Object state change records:
# # # #

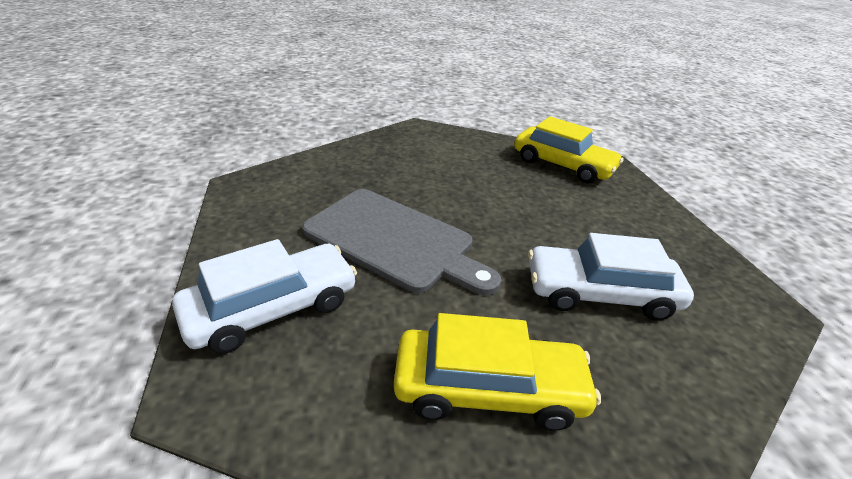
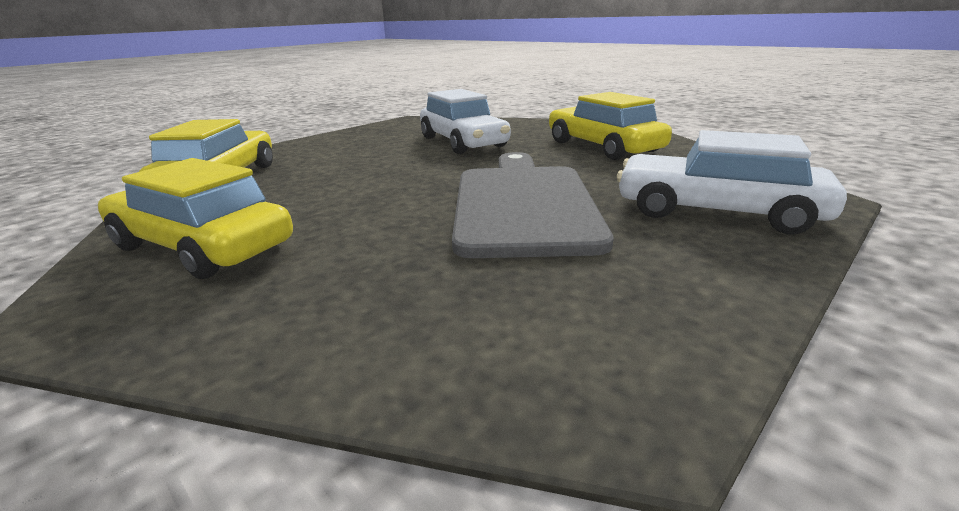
camera: 120 degrees left, 10 degrees down
none -> yellow car [98,158,293,279]

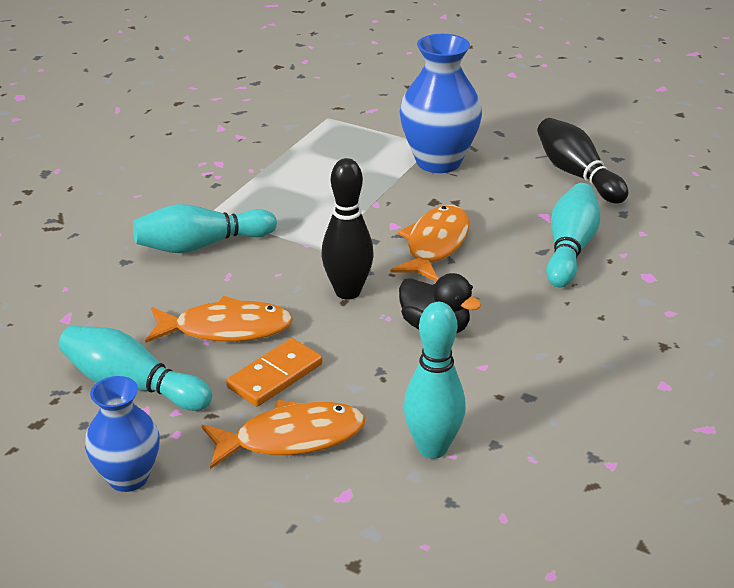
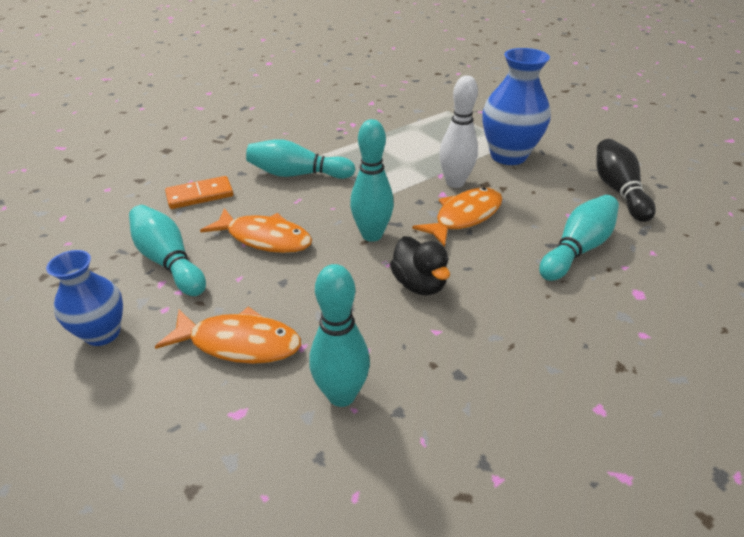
camera: 25 degrees right, 5 degrees up
orange domino [226,338,323,406] -> orange domino moved to [165,176,233,209]
black bowling pin [321,158,374,300] -> turquoise bowling pin [350,119,394,242]
none -> white bowling pin [439,75,478,188]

# # # #

State the number of lines in the records that include "bowling", and write nothing else.

* RESULT OF THE EXERCISE:
2